EXERCISE PROMPT:
Output the lines of the material starting at the one containing "waxed (183, 1206)" and ending at the one containing "speck (372, 368)", both included, reproducing each line verbatim.

DATA IN THIS EXERCISE:
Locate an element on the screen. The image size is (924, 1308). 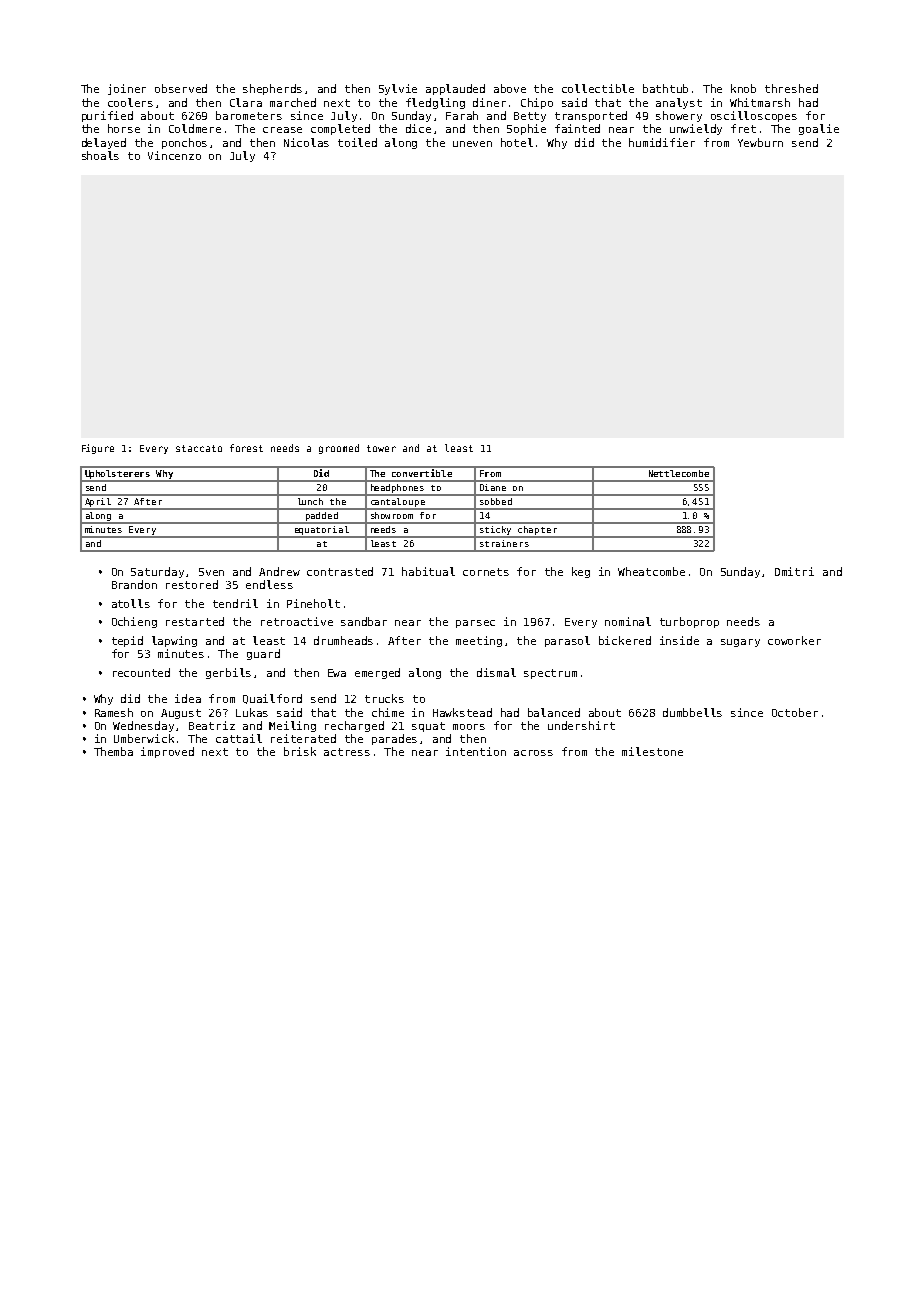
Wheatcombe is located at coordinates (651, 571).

* * *

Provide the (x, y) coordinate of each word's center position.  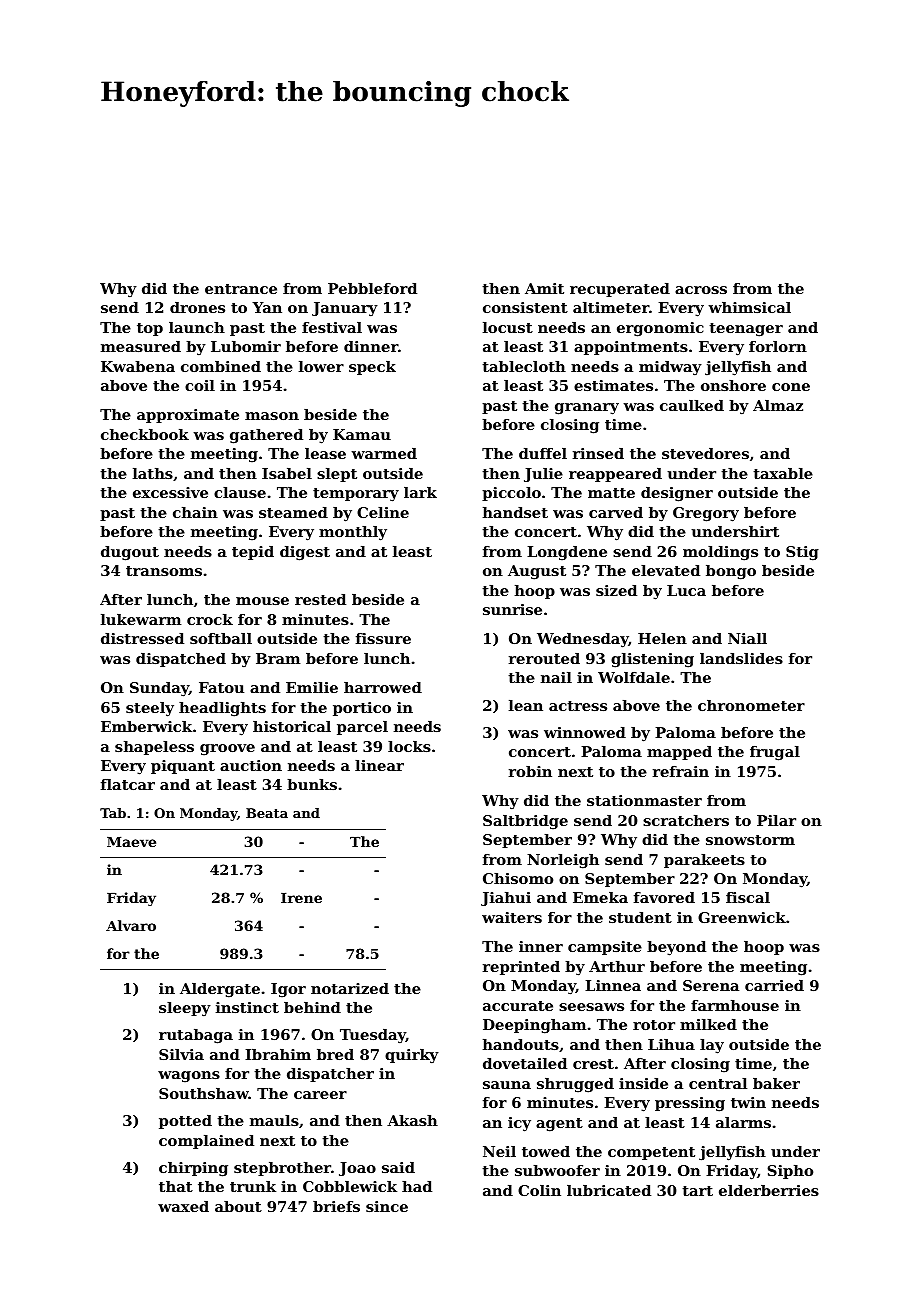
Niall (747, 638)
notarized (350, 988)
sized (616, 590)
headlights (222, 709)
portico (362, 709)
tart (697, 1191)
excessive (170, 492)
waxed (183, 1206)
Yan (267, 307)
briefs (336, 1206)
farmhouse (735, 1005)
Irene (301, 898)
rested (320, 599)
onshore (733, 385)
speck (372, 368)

SOLUTION FOR THIS EXERCISE:
waxed (183, 1206)
Yan (267, 307)
briefs (336, 1206)
farmhouse (735, 1005)
Irene (301, 898)
rested (320, 599)
onshore (733, 385)
speck (372, 368)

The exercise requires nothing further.